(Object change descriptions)
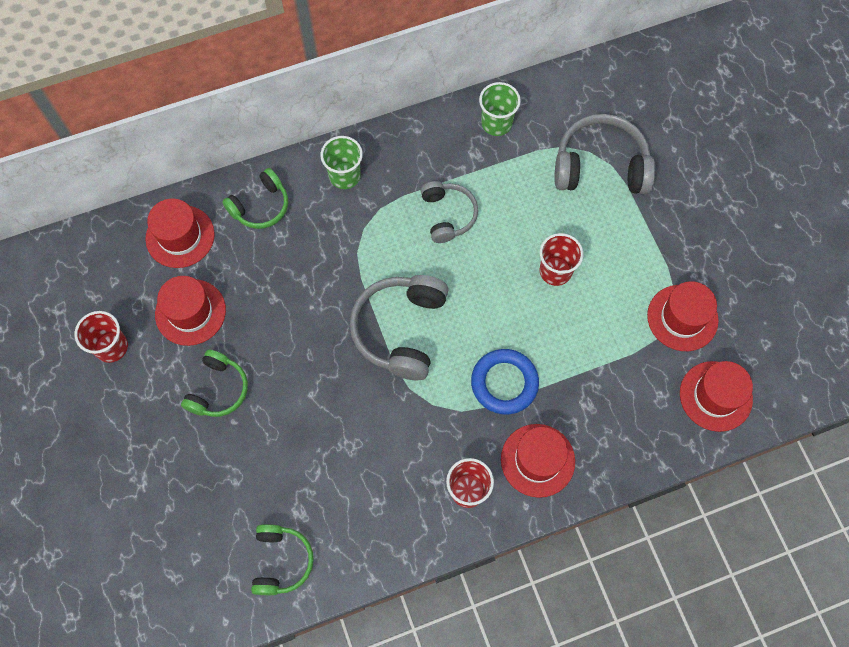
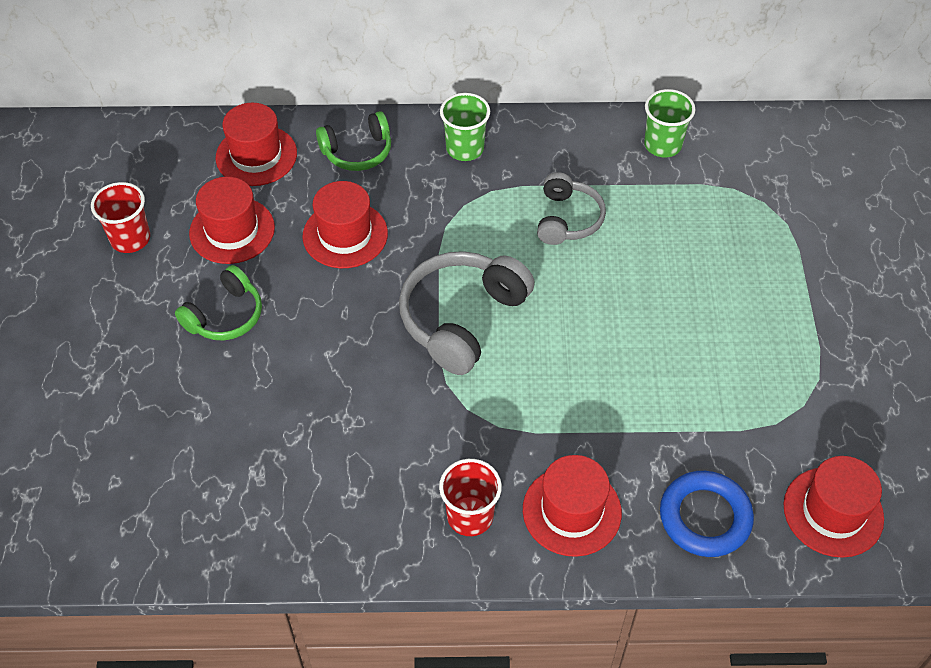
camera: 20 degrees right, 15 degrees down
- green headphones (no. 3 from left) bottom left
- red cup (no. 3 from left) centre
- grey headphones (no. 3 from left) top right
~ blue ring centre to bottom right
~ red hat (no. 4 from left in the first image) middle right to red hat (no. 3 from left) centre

> [Assigned task]
Would you repeat the entries exactly, but with no pictures?

> [Response area]
camera: 20 degrees right, 15 degrees down
- green headphones (no. 3 from left) bottom left
- red cup (no. 3 from left) centre
- grey headphones (no. 3 from left) top right
~ blue ring centre to bottom right
~ red hat (no. 4 from left in the first image) middle right to red hat (no. 3 from left) centre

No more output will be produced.